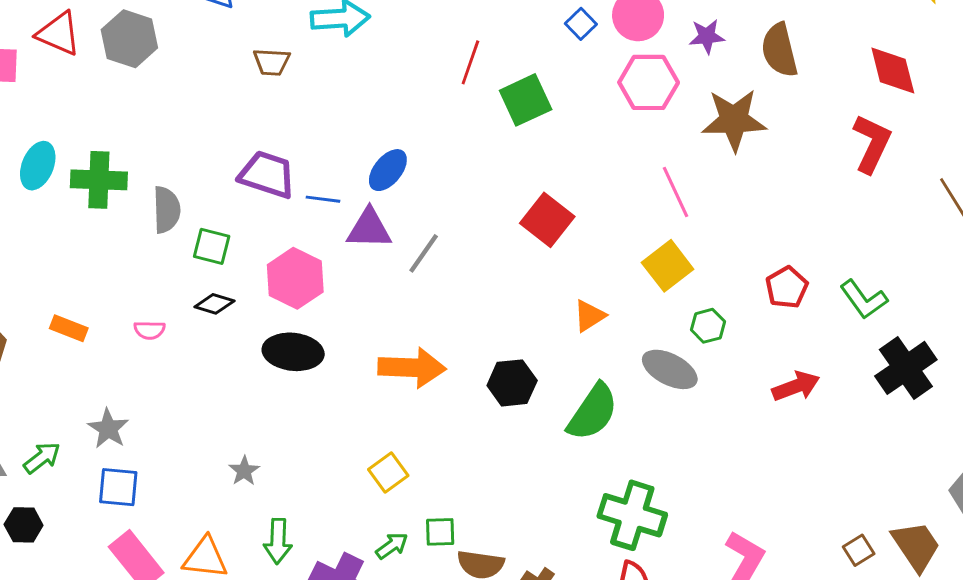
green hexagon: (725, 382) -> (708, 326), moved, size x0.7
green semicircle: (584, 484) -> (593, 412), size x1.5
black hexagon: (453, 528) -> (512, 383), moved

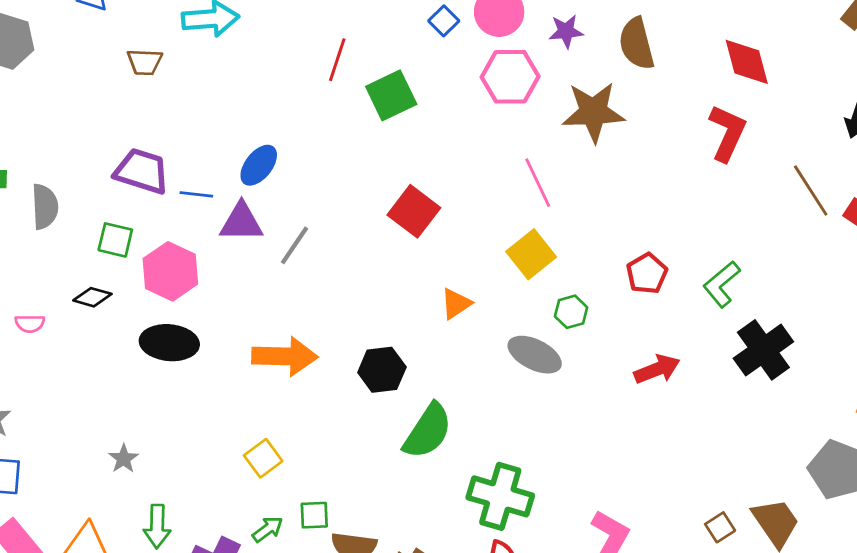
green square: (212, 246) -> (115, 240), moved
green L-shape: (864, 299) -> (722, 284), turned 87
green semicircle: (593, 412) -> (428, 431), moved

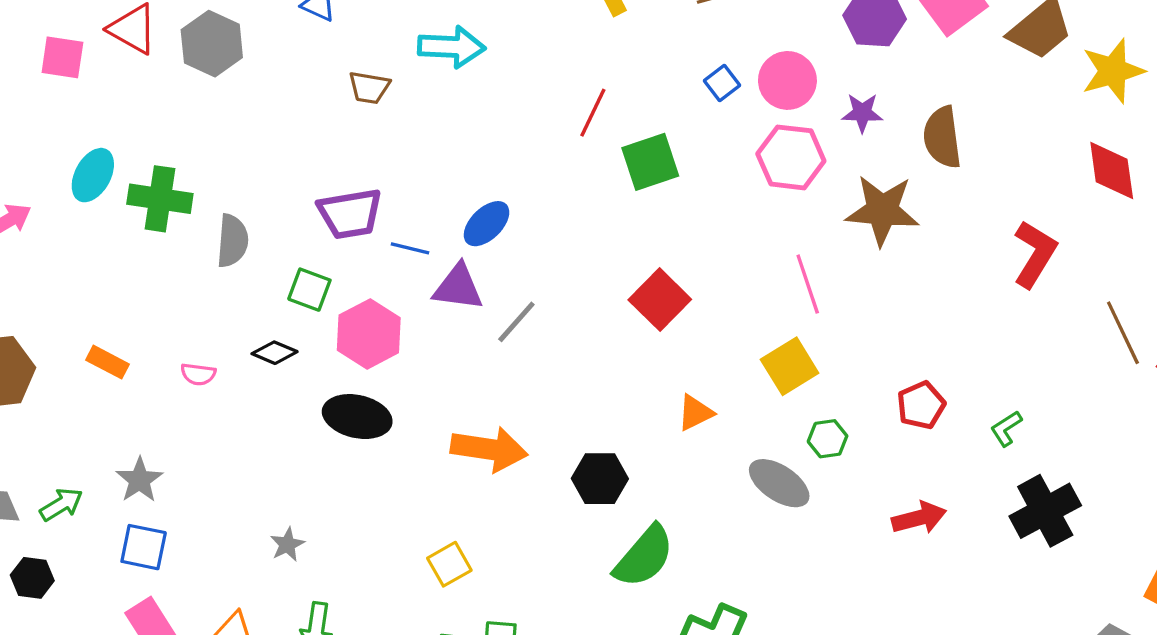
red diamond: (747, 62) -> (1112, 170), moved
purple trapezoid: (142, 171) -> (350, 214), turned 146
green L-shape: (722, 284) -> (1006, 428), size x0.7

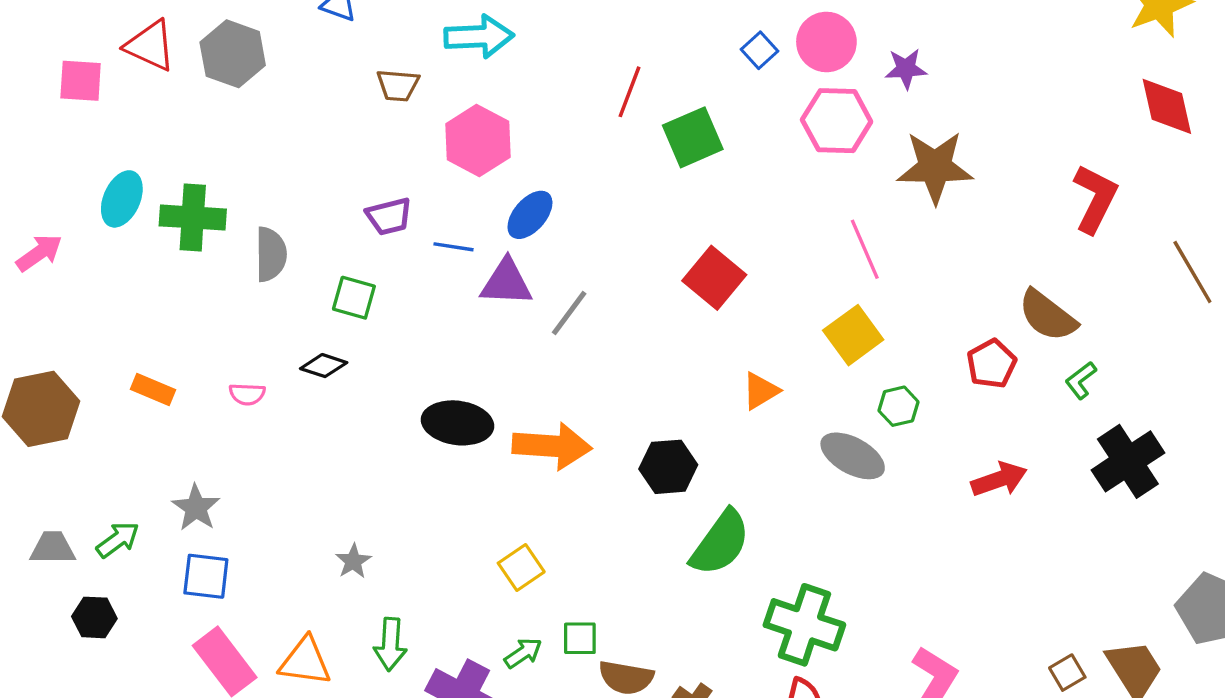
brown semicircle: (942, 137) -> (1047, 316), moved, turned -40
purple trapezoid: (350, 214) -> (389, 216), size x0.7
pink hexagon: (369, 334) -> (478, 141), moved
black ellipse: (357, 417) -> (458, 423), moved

━━━

▶ _Your objective_
Skip the pictures; extract only the lines from the line with "green square: (212, 246) -> (115, 240), moved" through the final line of the material, exactly as they appear.

▶ _Response to this exercise_
green square: (212, 246) -> (115, 240), moved
green L-shape: (864, 299) -> (722, 284), turned 87
green semicircle: (593, 412) -> (428, 431), moved

red diamond: (747, 62) -> (1112, 170), moved
purple trapezoid: (142, 171) -> (350, 214), turned 146
green L-shape: (722, 284) -> (1006, 428), size x0.7

brown semicircle: (942, 137) -> (1047, 316), moved, turned -40
purple trapezoid: (350, 214) -> (389, 216), size x0.7
pink hexagon: (369, 334) -> (478, 141), moved
black ellipse: (357, 417) -> (458, 423), moved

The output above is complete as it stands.